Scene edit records

###

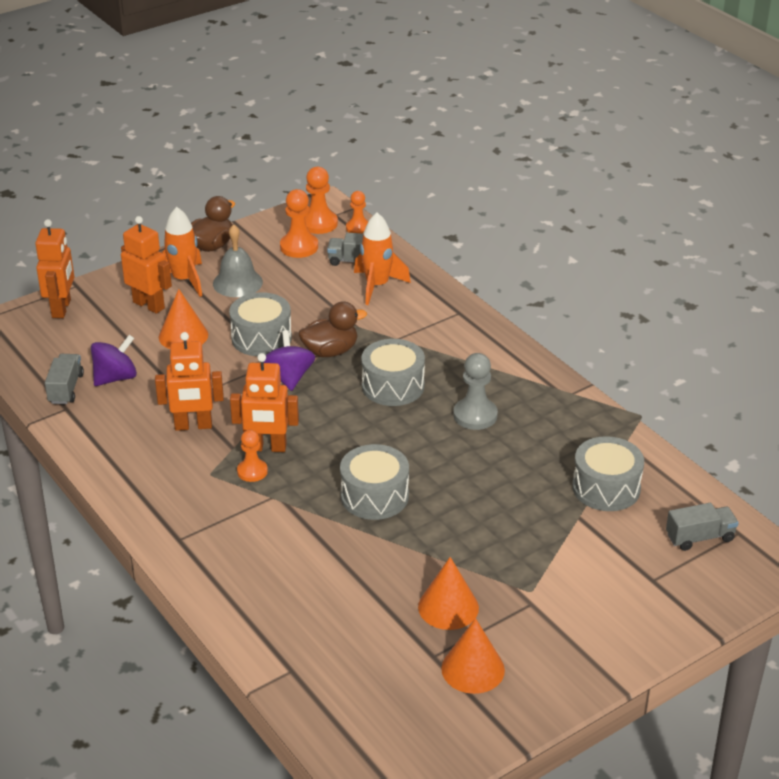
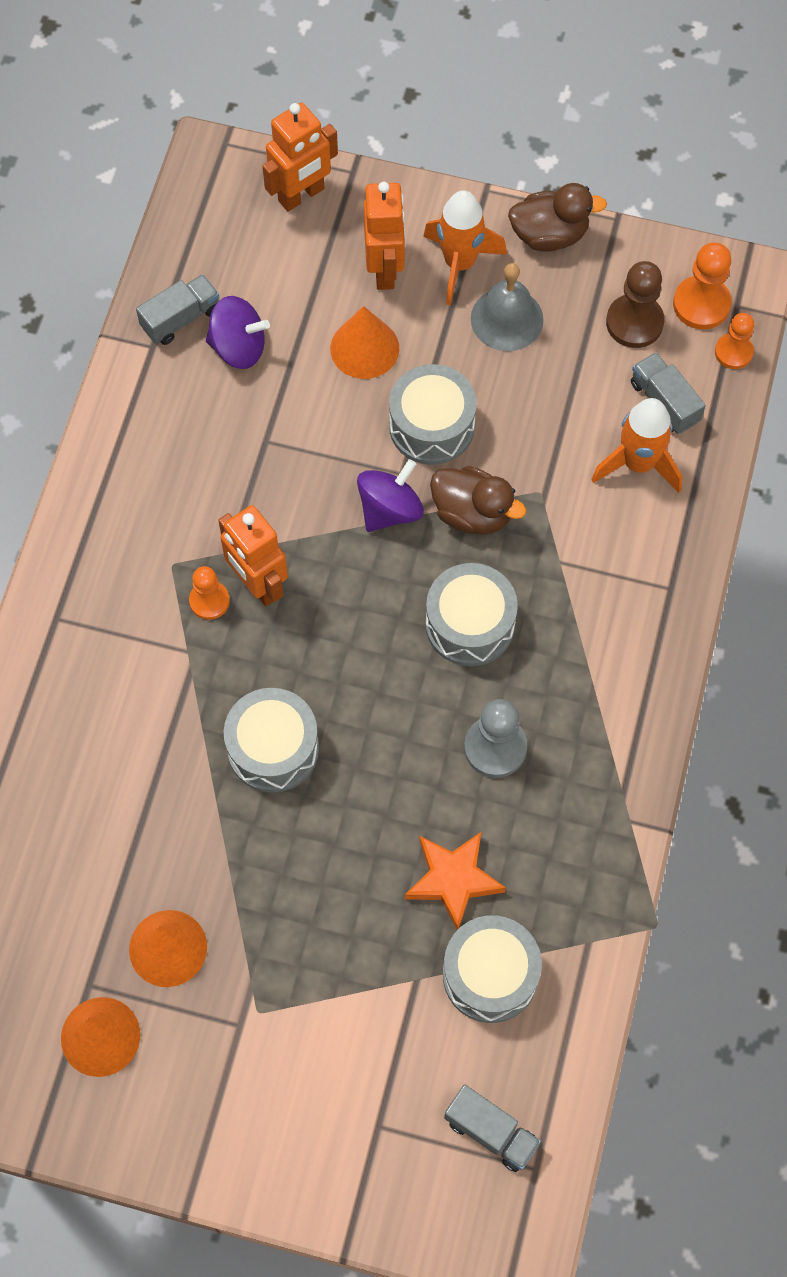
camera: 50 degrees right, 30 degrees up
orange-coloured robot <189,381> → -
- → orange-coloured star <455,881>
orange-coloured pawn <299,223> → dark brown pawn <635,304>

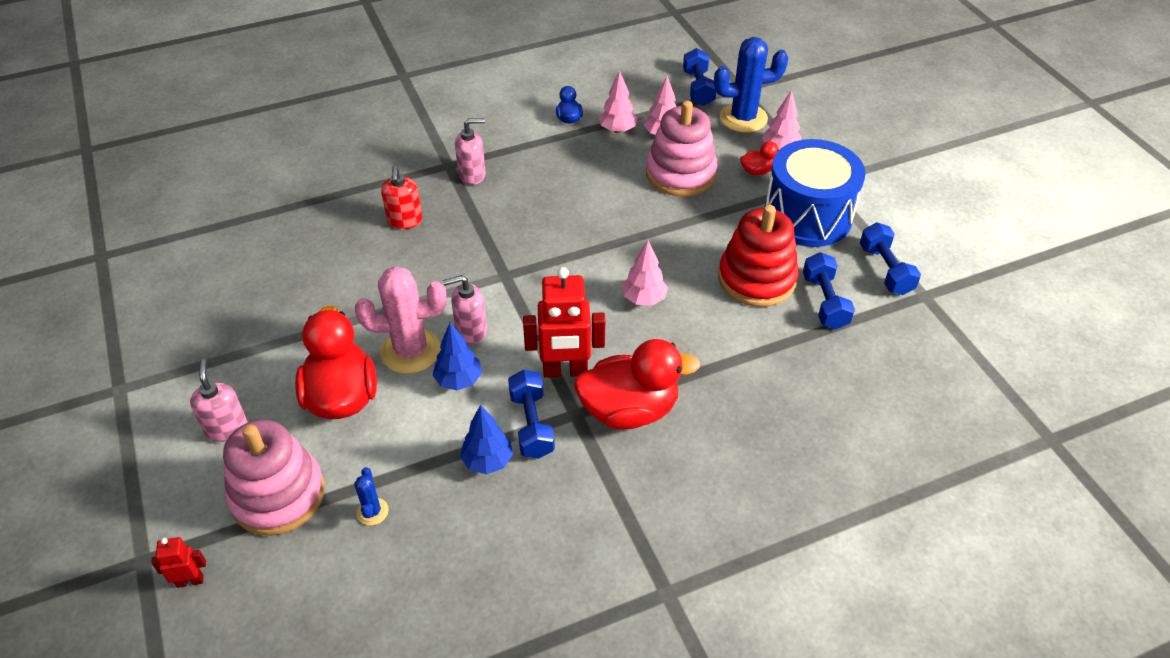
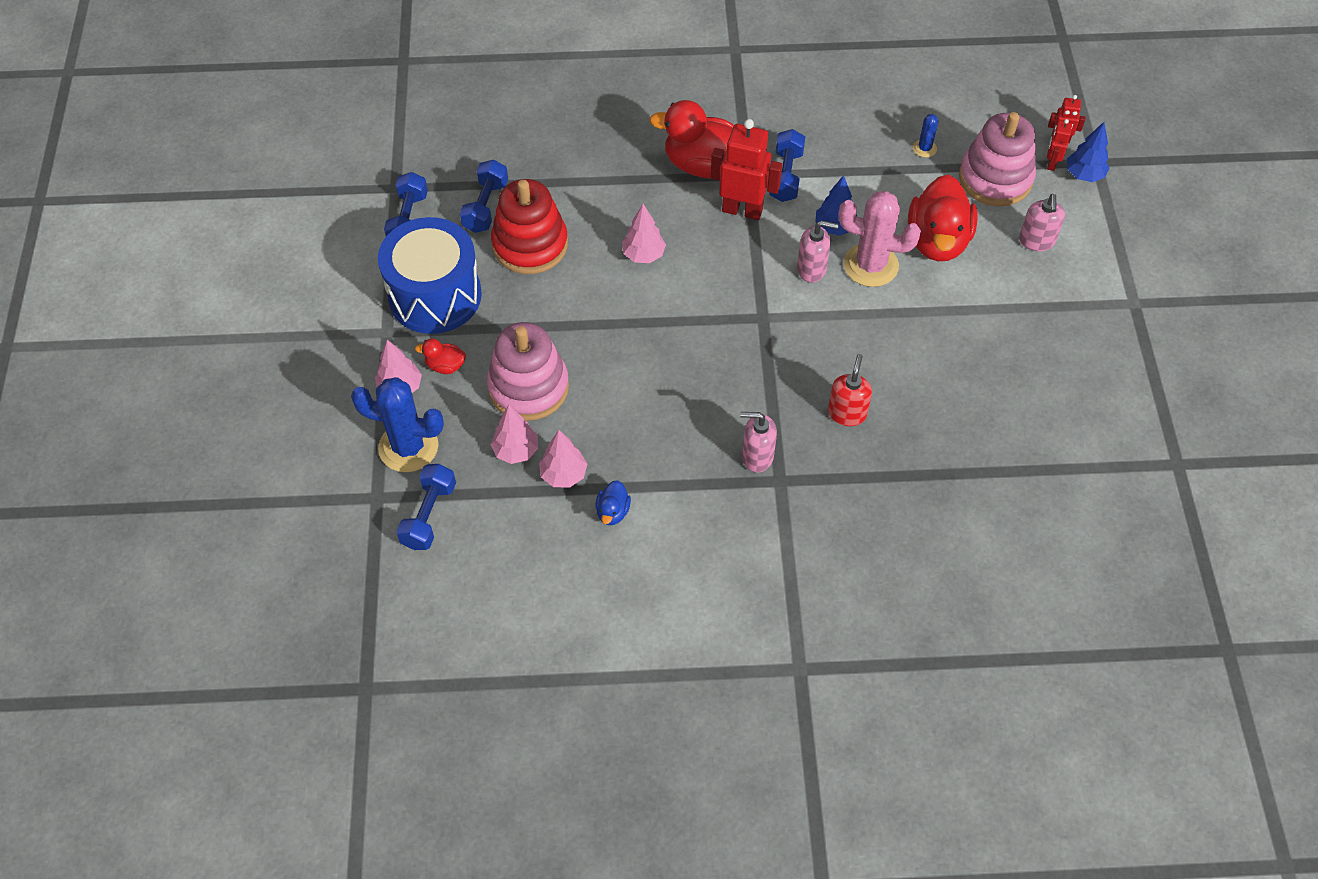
camera: 160 degrees left, 10 degrees up
- → red robot <1059,145>
cobalt tree <486,439> → cobalt tree <1088,152>, relocated

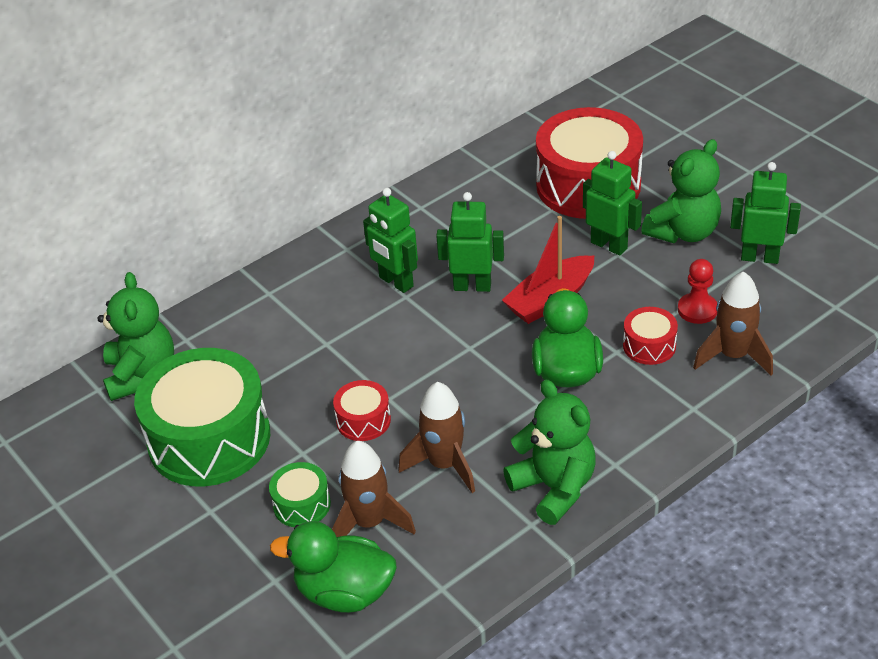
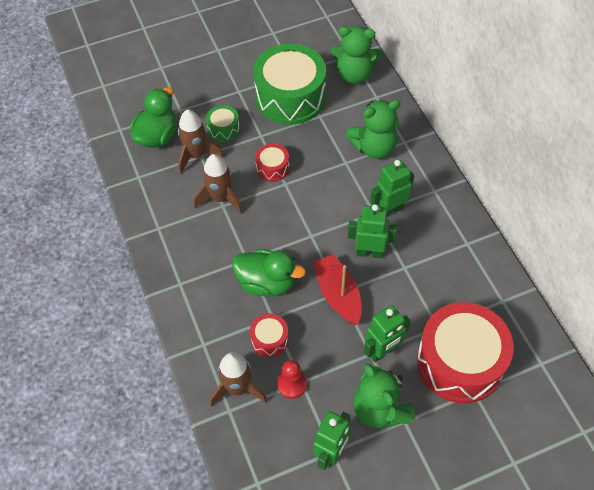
camera: 105 degrees right, 15 degrees up
green teddy bear <549,452> → green teddy bear <373,129>, relocated
green robot <470,242> → green robot <372,231>, 105 degrees counterclockwise

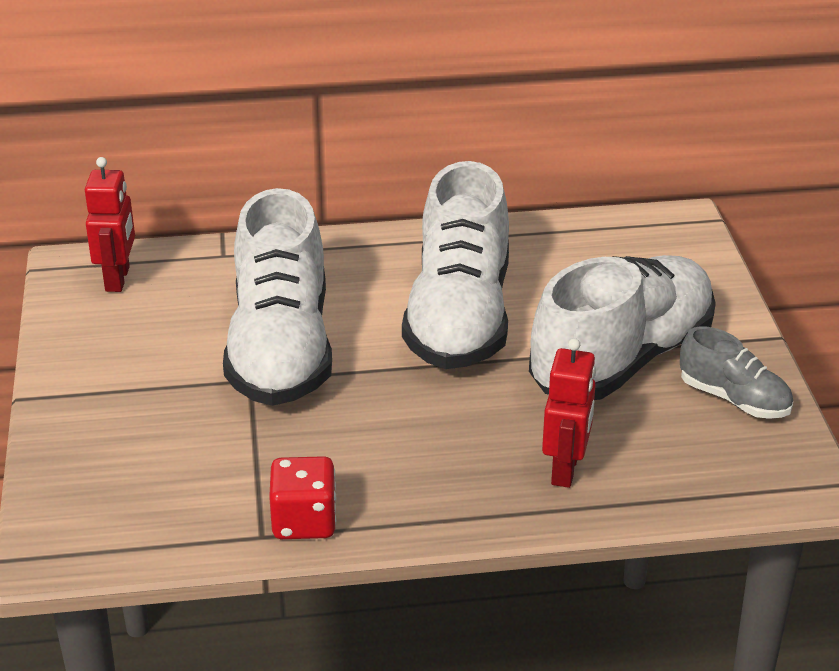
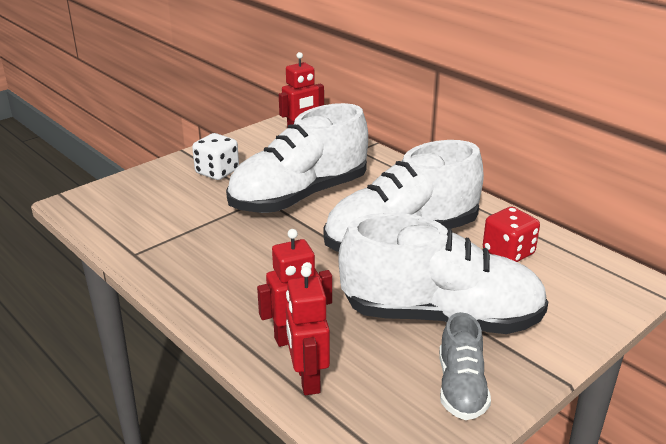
camera: 55 degrees right, 5 degrees down
- → white game die <215,156>
- → red robot <308,330>
red game die <302,497> → red game die <511,234>, relocated

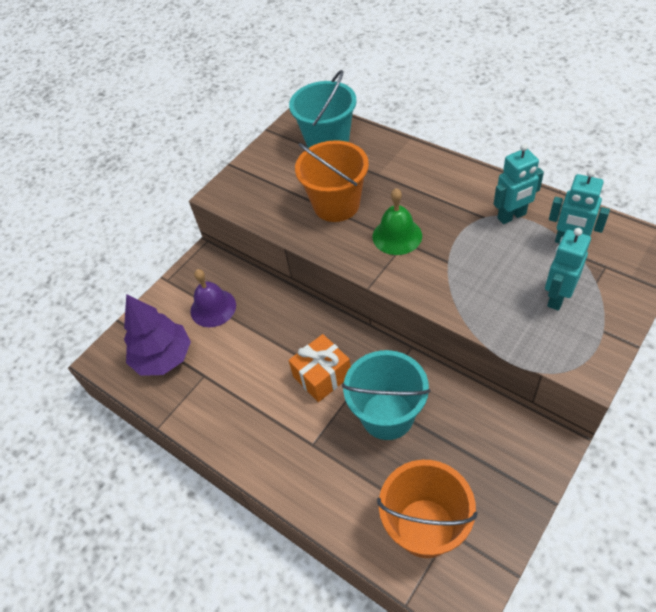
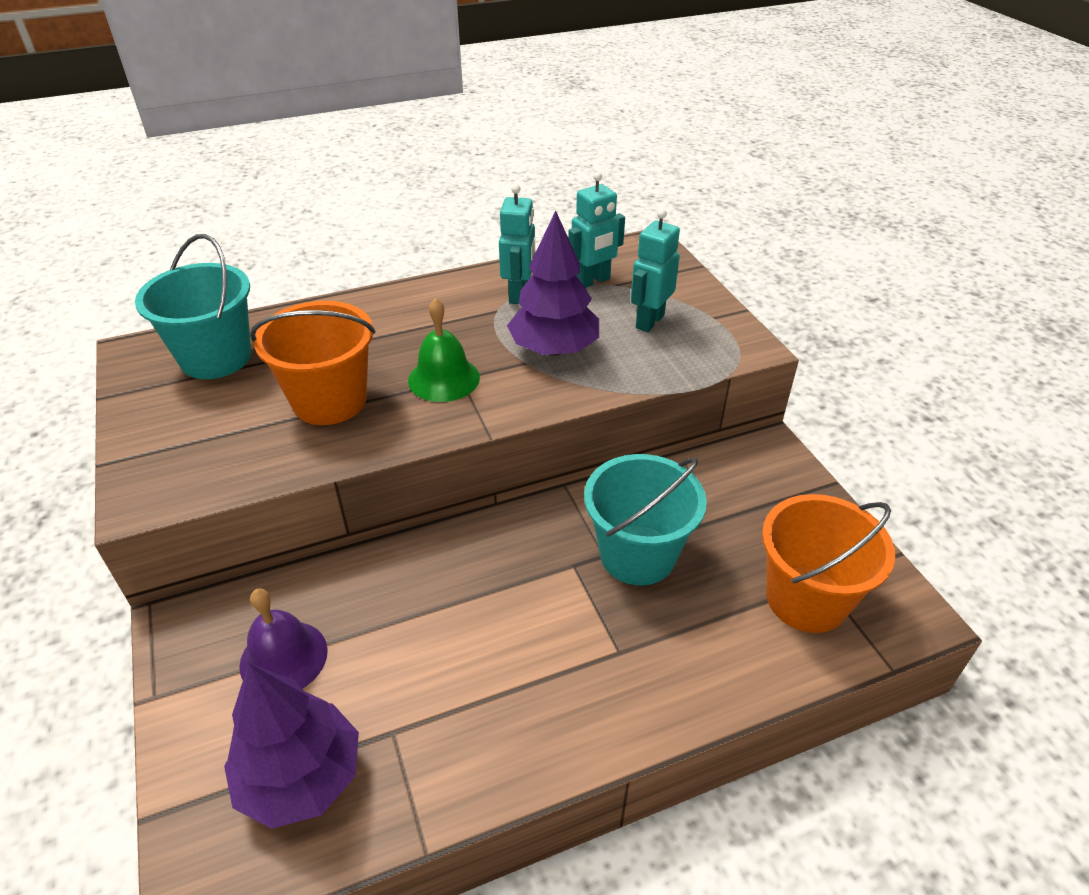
camera: 65 degrees left, 10 degrees down
orange-coloured gift <320,368> → -
- → royal purple tree <553,283>
aqua robot <568,269> → aqua robot <655,270>, 60 degrees clockwise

###

▶ PROBLEM TO SOLVE
Lines from the one holding "orange-coloured pawn <299,223>" down to the last line of the entries above must be retyped exactly, inclusive of both, with no pictures and nothing else.

▶ SOLUTION TO THIS EXERCISE
orange-coloured pawn <299,223> → dark brown pawn <635,304>

camera: 160 degrees left, 10 degrees up
- → red robot <1059,145>
cobalt tree <486,439> → cobalt tree <1088,152>, relocated

camera: 105 degrees right, 15 degrees up
green teddy bear <549,452> → green teddy bear <373,129>, relocated
green robot <470,242> → green robot <372,231>, 105 degrees counterclockwise

camera: 55 degrees right, 5 degrees down
- → white game die <215,156>
- → red robot <308,330>
red game die <302,497> → red game die <511,234>, relocated

camera: 65 degrees left, 10 degrees down
orange-coloured gift <320,368> → -
- → royal purple tree <553,283>
aqua robot <568,269> → aqua robot <655,270>, 60 degrees clockwise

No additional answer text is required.